Content starts
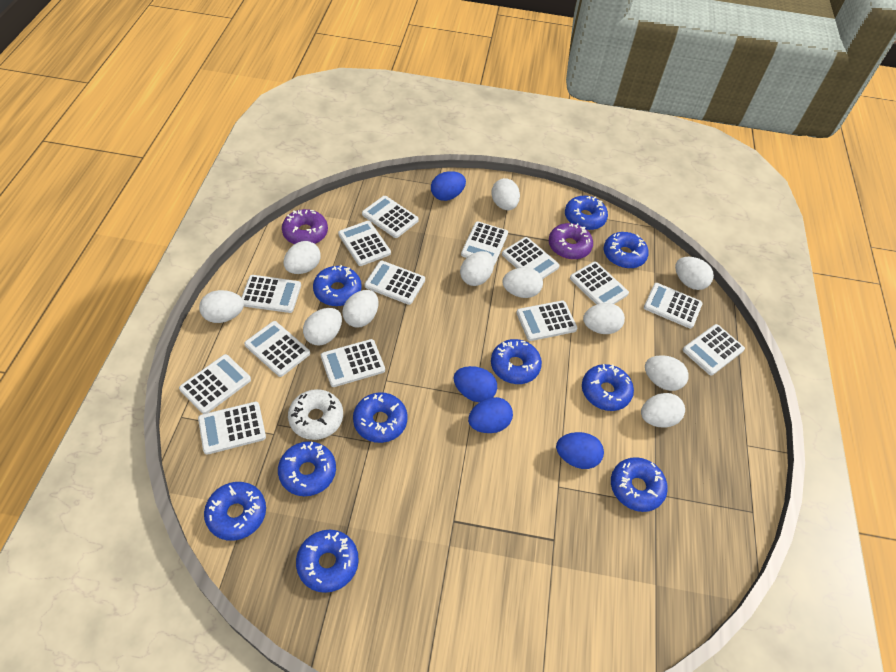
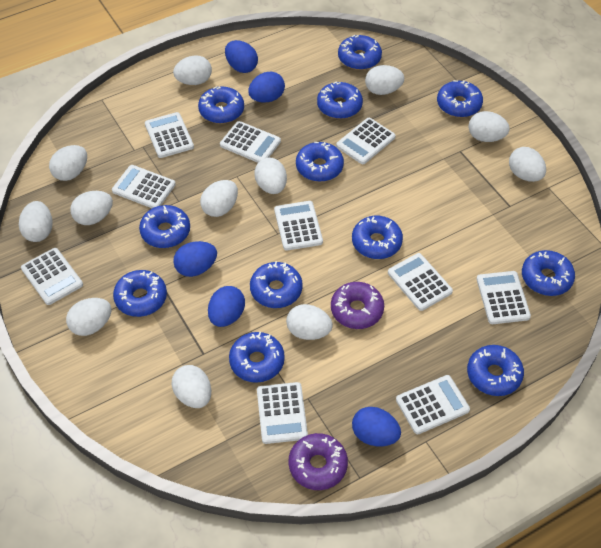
blue donut: 10 -> 12
blue egg: 4 -> 5
white calculator: 14 -> 10
white donut: 1 -> 0
white egg: 11 -> 12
Content ends
Your instructions » Print every record exactly, without the pictures.

Task output »
blue donut: 10 -> 12
blue egg: 4 -> 5
white calculator: 14 -> 10
white donut: 1 -> 0
white egg: 11 -> 12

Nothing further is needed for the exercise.